# [LISTED ENTRIES]

Content starts

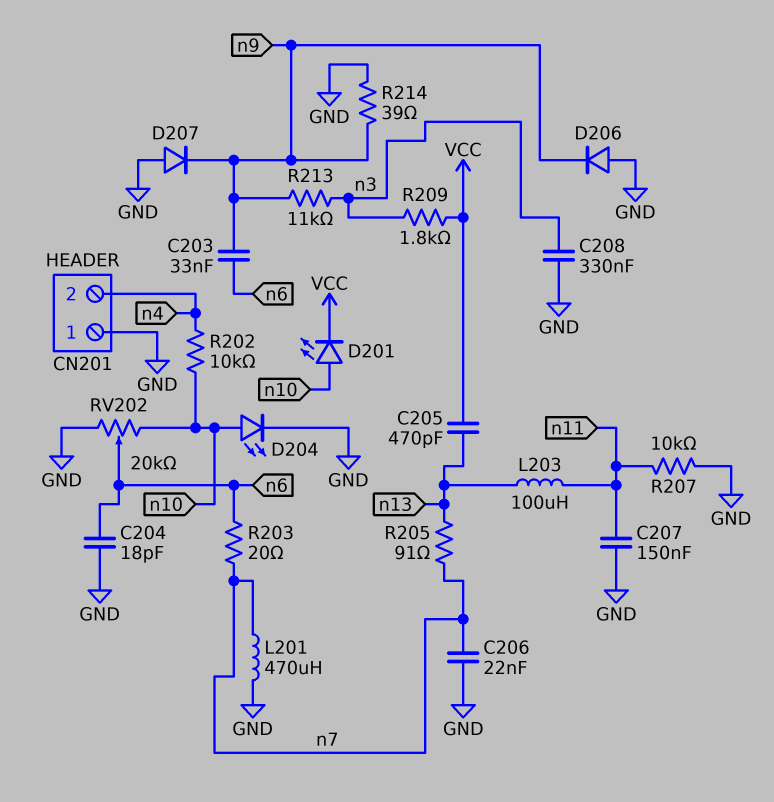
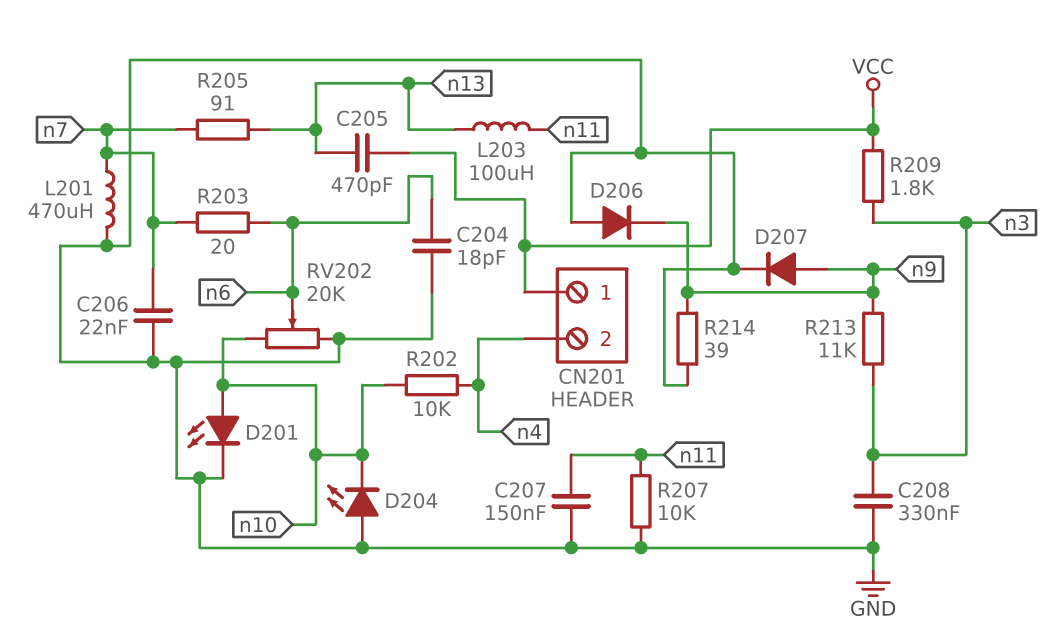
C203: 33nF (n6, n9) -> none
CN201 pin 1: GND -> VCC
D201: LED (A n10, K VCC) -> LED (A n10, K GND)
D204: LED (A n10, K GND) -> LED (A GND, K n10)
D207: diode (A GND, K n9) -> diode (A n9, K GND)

Content ends
Content starts

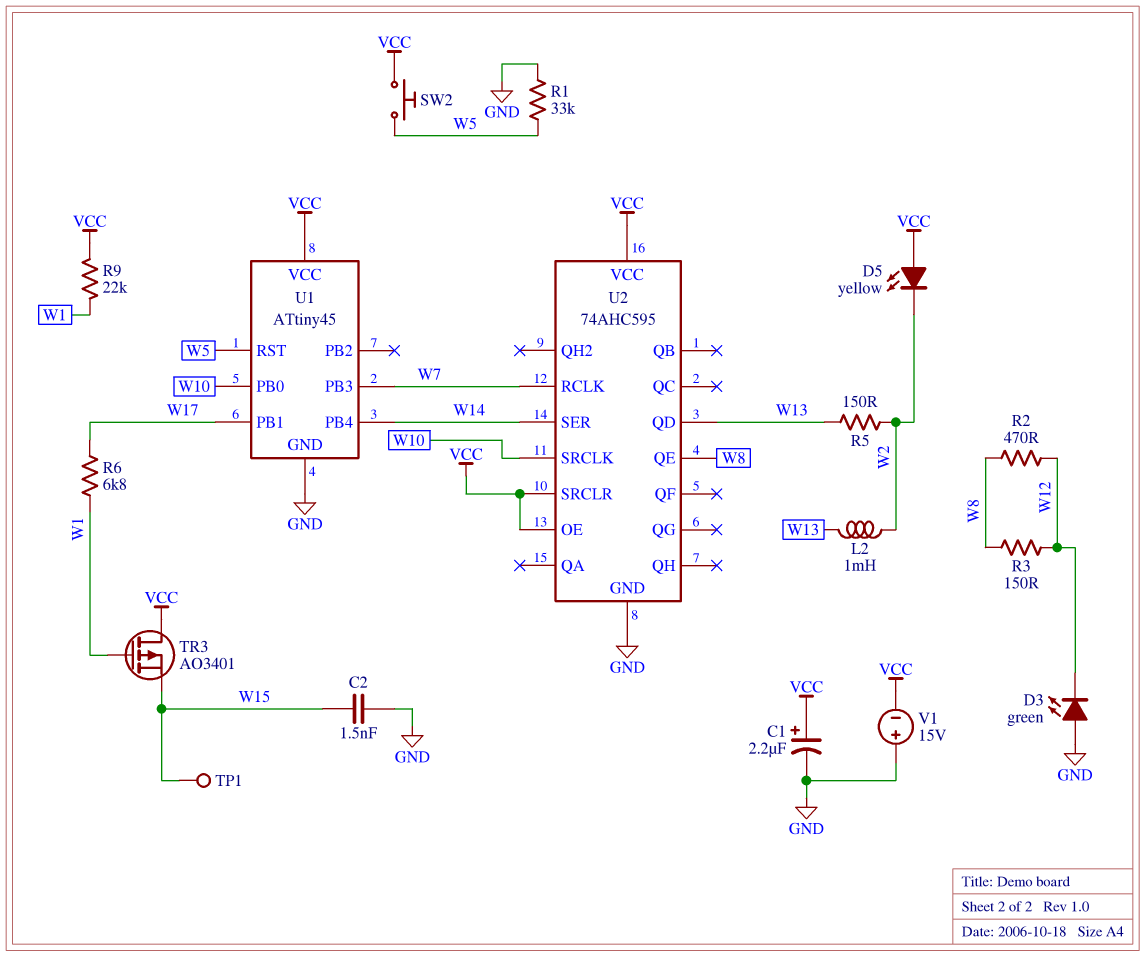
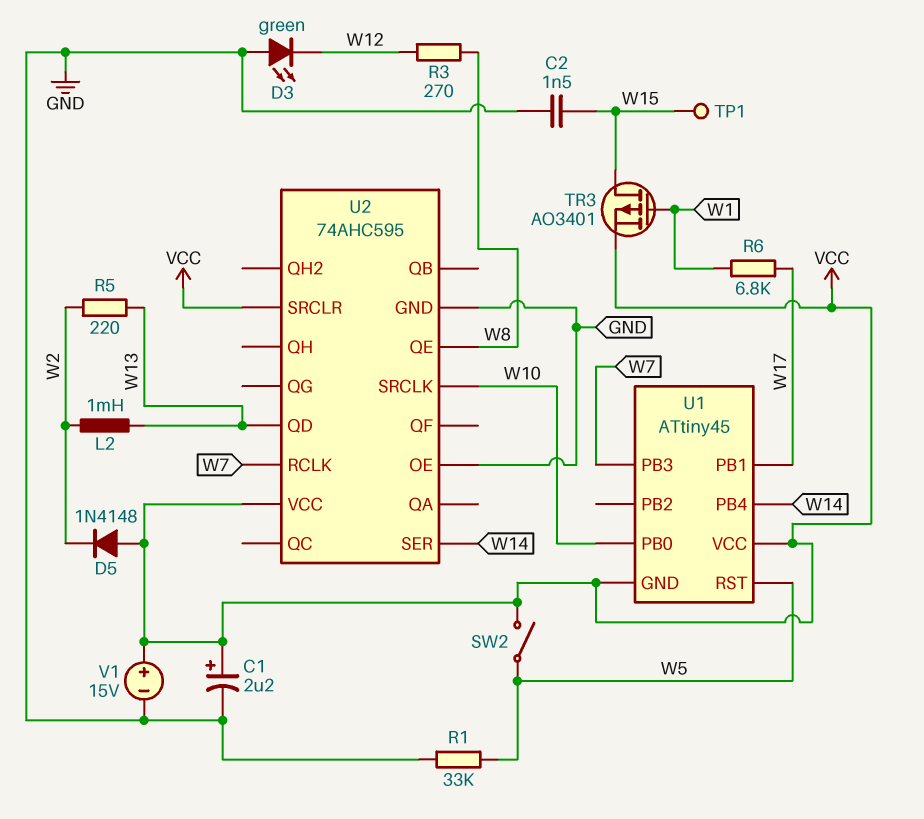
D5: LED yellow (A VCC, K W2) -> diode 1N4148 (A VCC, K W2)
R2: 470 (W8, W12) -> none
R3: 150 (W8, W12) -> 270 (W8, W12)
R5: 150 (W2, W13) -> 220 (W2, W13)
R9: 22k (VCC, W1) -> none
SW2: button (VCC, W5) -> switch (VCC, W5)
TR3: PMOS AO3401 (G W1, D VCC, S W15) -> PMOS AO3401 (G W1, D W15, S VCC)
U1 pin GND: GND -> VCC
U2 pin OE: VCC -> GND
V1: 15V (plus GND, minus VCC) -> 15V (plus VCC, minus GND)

Content ends
Content starts

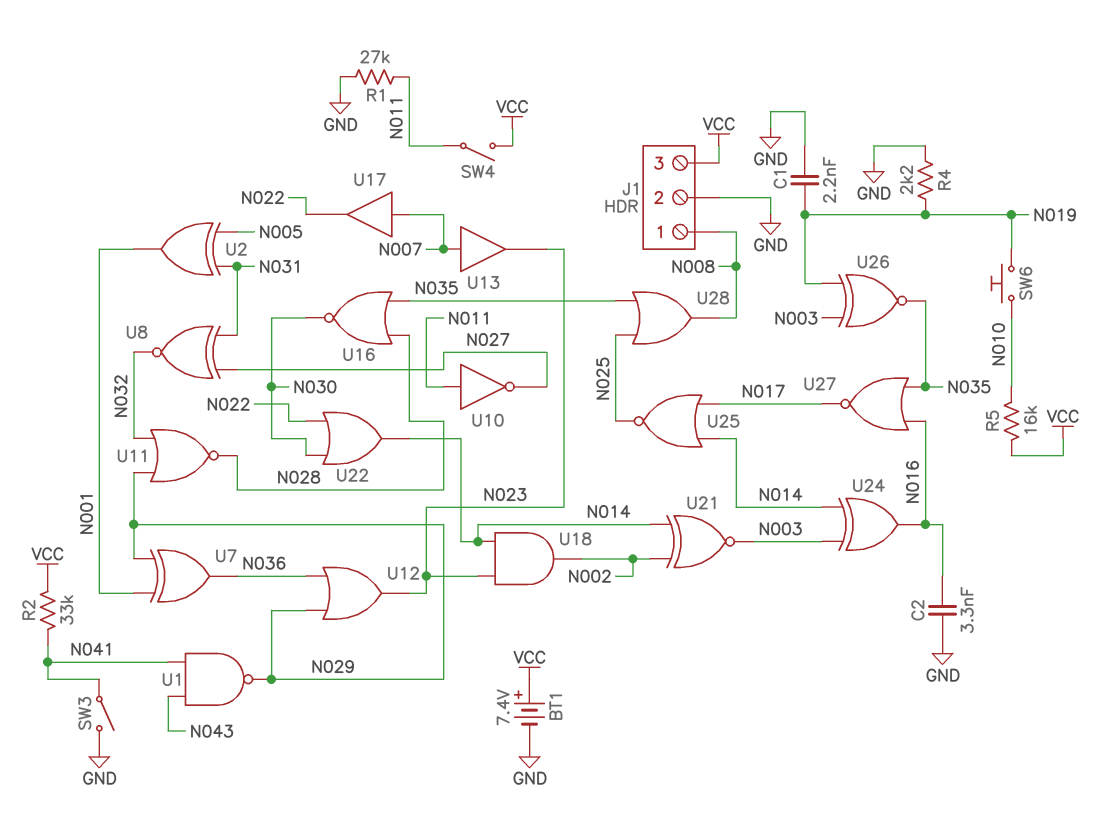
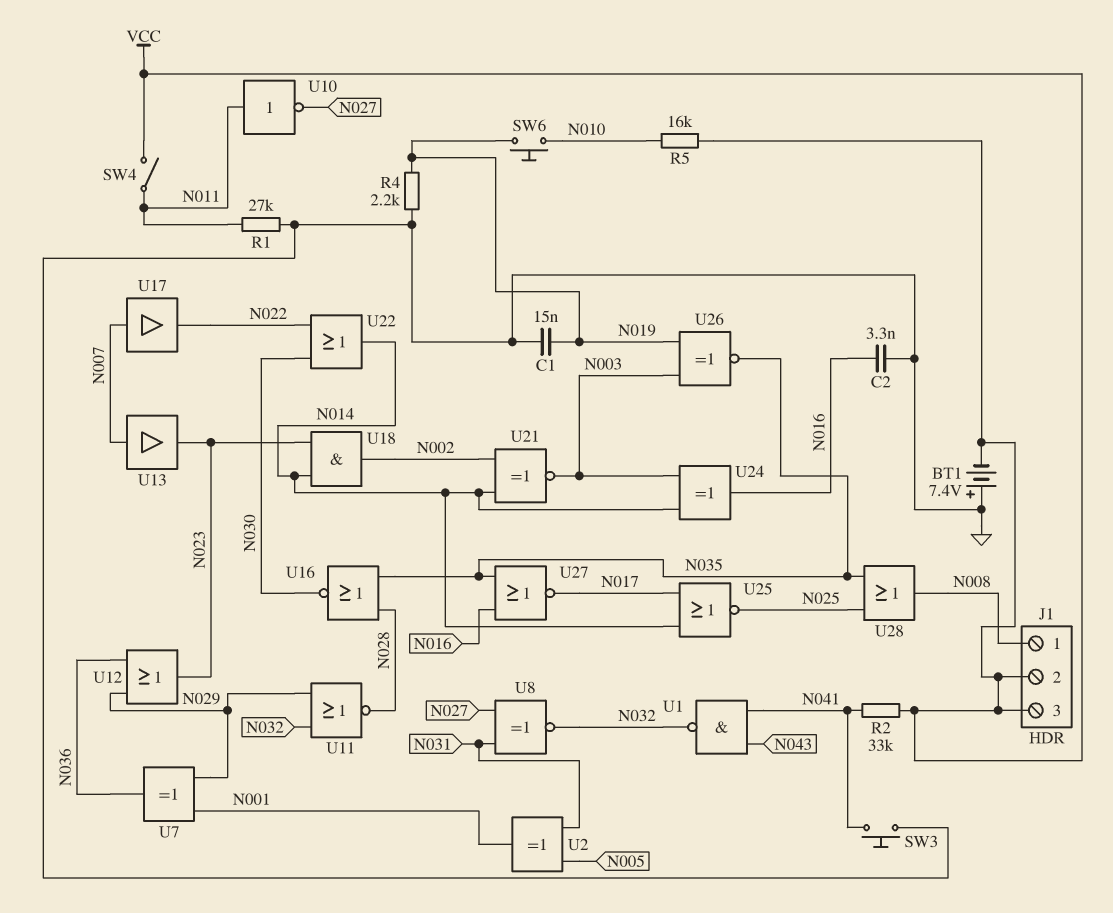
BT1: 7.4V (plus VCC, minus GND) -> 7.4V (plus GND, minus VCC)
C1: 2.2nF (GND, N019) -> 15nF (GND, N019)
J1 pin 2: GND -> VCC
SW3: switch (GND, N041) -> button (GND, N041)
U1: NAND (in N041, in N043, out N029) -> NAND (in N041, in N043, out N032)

Content ends

# [ACTION ITEM]
Your answer should be the exact lines above from the one with "C203: 33nF (n6, n9) -> none" through the one with "D207: diode (A", both included, and nothing besides.

# [FINISHED EXERCISE]
C203: 33nF (n6, n9) -> none
CN201 pin 1: GND -> VCC
D201: LED (A n10, K VCC) -> LED (A n10, K GND)
D204: LED (A n10, K GND) -> LED (A GND, K n10)
D207: diode (A GND, K n9) -> diode (A n9, K GND)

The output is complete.